# YOUR GOAL
Print every record exactly, with nothing added or left out.
DATA RECORDS START
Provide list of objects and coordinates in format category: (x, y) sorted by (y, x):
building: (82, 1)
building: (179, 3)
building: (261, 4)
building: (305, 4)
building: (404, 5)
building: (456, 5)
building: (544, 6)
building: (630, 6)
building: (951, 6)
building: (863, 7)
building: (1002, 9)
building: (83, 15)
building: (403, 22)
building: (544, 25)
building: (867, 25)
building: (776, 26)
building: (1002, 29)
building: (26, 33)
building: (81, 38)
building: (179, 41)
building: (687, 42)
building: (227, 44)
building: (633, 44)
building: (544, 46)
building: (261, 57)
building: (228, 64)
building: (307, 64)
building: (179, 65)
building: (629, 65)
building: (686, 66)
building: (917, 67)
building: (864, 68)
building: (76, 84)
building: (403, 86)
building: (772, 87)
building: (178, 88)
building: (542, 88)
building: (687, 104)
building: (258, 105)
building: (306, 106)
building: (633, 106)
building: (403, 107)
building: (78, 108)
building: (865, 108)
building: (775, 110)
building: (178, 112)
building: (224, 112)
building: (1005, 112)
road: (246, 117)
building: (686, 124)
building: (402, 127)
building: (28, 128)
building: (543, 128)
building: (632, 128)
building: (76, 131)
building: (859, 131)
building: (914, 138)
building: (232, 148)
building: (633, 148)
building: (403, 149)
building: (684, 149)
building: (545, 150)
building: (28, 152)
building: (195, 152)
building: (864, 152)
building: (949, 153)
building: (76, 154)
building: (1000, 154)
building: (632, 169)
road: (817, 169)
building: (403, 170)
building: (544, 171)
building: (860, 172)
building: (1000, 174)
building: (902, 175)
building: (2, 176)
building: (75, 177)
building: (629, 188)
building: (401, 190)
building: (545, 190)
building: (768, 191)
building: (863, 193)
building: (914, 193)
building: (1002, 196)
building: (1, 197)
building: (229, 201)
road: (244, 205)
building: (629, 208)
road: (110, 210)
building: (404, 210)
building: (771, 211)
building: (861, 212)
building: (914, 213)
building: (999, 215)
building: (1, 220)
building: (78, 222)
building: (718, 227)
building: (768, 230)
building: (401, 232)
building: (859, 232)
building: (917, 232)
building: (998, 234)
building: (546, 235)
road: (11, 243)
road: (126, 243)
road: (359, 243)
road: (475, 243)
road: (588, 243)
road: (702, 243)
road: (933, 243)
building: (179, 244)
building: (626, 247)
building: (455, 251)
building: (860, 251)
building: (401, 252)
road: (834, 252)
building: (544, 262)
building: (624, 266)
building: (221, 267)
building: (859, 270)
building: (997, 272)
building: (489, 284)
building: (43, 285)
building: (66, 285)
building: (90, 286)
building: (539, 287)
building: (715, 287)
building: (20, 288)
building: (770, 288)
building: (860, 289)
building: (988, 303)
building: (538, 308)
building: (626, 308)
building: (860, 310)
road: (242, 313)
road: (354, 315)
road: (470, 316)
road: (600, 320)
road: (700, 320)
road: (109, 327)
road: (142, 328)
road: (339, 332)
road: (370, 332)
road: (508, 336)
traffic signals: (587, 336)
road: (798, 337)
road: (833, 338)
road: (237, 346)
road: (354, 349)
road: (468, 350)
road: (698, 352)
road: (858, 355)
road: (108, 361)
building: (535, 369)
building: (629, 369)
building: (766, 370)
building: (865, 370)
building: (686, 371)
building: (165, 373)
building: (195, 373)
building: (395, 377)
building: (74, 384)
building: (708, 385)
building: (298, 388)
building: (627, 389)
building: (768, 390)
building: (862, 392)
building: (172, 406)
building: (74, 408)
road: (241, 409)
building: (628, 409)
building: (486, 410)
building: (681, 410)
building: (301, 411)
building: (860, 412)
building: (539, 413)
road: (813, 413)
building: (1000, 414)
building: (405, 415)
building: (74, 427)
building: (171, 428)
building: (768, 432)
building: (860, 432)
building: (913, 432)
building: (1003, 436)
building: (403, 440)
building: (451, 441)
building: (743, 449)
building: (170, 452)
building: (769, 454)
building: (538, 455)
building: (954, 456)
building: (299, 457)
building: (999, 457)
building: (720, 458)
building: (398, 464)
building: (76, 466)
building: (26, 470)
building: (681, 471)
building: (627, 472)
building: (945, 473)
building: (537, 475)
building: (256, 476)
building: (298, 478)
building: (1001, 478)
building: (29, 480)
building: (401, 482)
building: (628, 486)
DATA RECORDS END
# WRITTEN SOLUTION
Provide list of objects and coordinates in format category: (x, y) sorted by (y, x):
building: (82, 1)
building: (179, 3)
building: (261, 4)
building: (305, 4)
building: (404, 5)
building: (456, 5)
building: (544, 6)
building: (630, 6)
building: (951, 6)
building: (863, 7)
building: (1002, 9)
building: (83, 15)
building: (403, 22)
building: (544, 25)
building: (867, 25)
building: (776, 26)
building: (1002, 29)
building: (26, 33)
building: (81, 38)
building: (179, 41)
building: (687, 42)
building: (227, 44)
building: (633, 44)
building: (544, 46)
building: (261, 57)
building: (228, 64)
building: (307, 64)
building: (179, 65)
building: (629, 65)
building: (686, 66)
building: (917, 67)
building: (864, 68)
building: (76, 84)
building: (403, 86)
building: (772, 87)
building: (178, 88)
building: (542, 88)
building: (687, 104)
building: (258, 105)
building: (306, 106)
building: (633, 106)
building: (403, 107)
building: (78, 108)
building: (865, 108)
building: (775, 110)
building: (178, 112)
building: (224, 112)
building: (1005, 112)
road: (246, 117)
building: (686, 124)
building: (402, 127)
building: (28, 128)
building: (543, 128)
building: (632, 128)
building: (76, 131)
building: (859, 131)
building: (914, 138)
building: (232, 148)
building: (633, 148)
building: (403, 149)
building: (684, 149)
building: (545, 150)
building: (28, 152)
building: (195, 152)
building: (864, 152)
building: (949, 153)
building: (76, 154)
building: (1000, 154)
building: (632, 169)
road: (817, 169)
building: (403, 170)
building: (544, 171)
building: (860, 172)
building: (1000, 174)
building: (902, 175)
building: (2, 176)
building: (75, 177)
building: (629, 188)
building: (401, 190)
building: (545, 190)
building: (768, 191)
building: (863, 193)
building: (914, 193)
building: (1002, 196)
building: (1, 197)
building: (229, 201)
road: (244, 205)
building: (629, 208)
road: (110, 210)
building: (404, 210)
building: (771, 211)
building: (861, 212)
building: (914, 213)
building: (999, 215)
building: (1, 220)
building: (78, 222)
building: (718, 227)
building: (768, 230)
building: (401, 232)
building: (859, 232)
building: (917, 232)
building: (998, 234)
building: (546, 235)
road: (11, 243)
road: (126, 243)
road: (359, 243)
road: (475, 243)
road: (588, 243)
road: (702, 243)
road: (933, 243)
building: (179, 244)
building: (626, 247)
building: (455, 251)
building: (860, 251)
building: (401, 252)
road: (834, 252)
building: (544, 262)
building: (624, 266)
building: (221, 267)
building: (859, 270)
building: (997, 272)
building: (489, 284)
building: (43, 285)
building: (66, 285)
building: (90, 286)
building: (539, 287)
building: (715, 287)
building: (20, 288)
building: (770, 288)
building: (860, 289)
building: (988, 303)
building: (538, 308)
building: (626, 308)
building: (860, 310)
road: (242, 313)
road: (354, 315)
road: (470, 316)
road: (600, 320)
road: (700, 320)
road: (109, 327)
road: (142, 328)
road: (339, 332)
road: (370, 332)
road: (508, 336)
traffic signals: (587, 336)
road: (798, 337)
road: (833, 338)
road: (237, 346)
road: (354, 349)
road: (468, 350)
road: (698, 352)
road: (858, 355)
road: (108, 361)
building: (535, 369)
building: (629, 369)
building: (766, 370)
building: (865, 370)
building: (686, 371)
building: (165, 373)
building: (195, 373)
building: (395, 377)
building: (74, 384)
building: (708, 385)
building: (298, 388)
building: (627, 389)
building: (768, 390)
building: (862, 392)
building: (172, 406)
building: (74, 408)
road: (241, 409)
building: (628, 409)
building: (486, 410)
building: (681, 410)
building: (301, 411)
building: (860, 412)
building: (539, 413)
road: (813, 413)
building: (1000, 414)
building: (405, 415)
building: (74, 427)
building: (171, 428)
building: (768, 432)
building: (860, 432)
building: (913, 432)
building: (1003, 436)
building: (403, 440)
building: (451, 441)
building: (743, 449)
building: (170, 452)
building: (769, 454)
building: (538, 455)
building: (954, 456)
building: (299, 457)
building: (999, 457)
building: (720, 458)
building: (398, 464)
building: (76, 466)
building: (26, 470)
building: (681, 471)
building: (627, 472)
building: (945, 473)
building: (537, 475)
building: (256, 476)
building: (298, 478)
building: (1001, 478)
building: (29, 480)
building: (401, 482)
building: (628, 486)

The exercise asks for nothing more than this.